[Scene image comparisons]
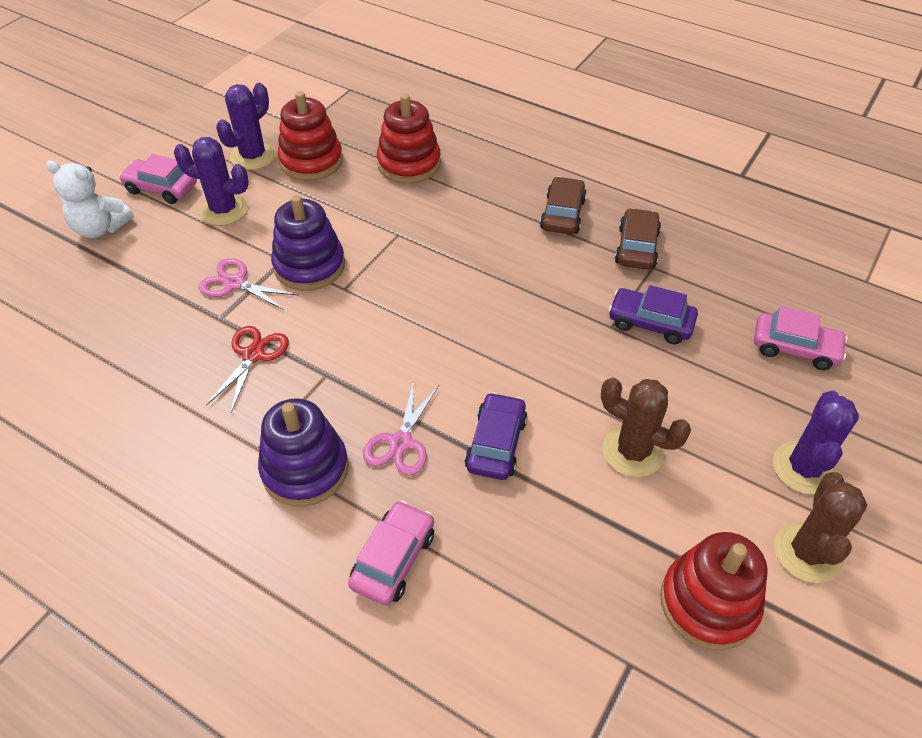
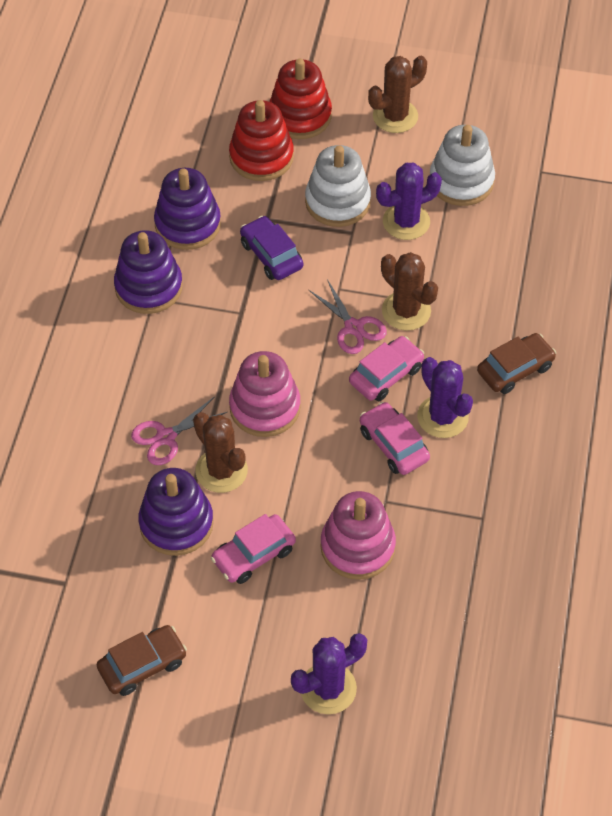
brown cactus: 2 -> 3
pink stacking toy: 0 -> 2
purple car: 2 -> 1
purple stacking toy: 2 -> 3
red scissors: 1 -> 0
red stacking toy: 3 -> 2
white stacking toy: 0 -> 2
white teddy bear: 1 -> 0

## What this task involves
Output the data verbatim, images excluded.

## Task response
brown cactus: 2 -> 3
pink stacking toy: 0 -> 2
purple car: 2 -> 1
purple stacking toy: 2 -> 3
red scissors: 1 -> 0
red stacking toy: 3 -> 2
white stacking toy: 0 -> 2
white teddy bear: 1 -> 0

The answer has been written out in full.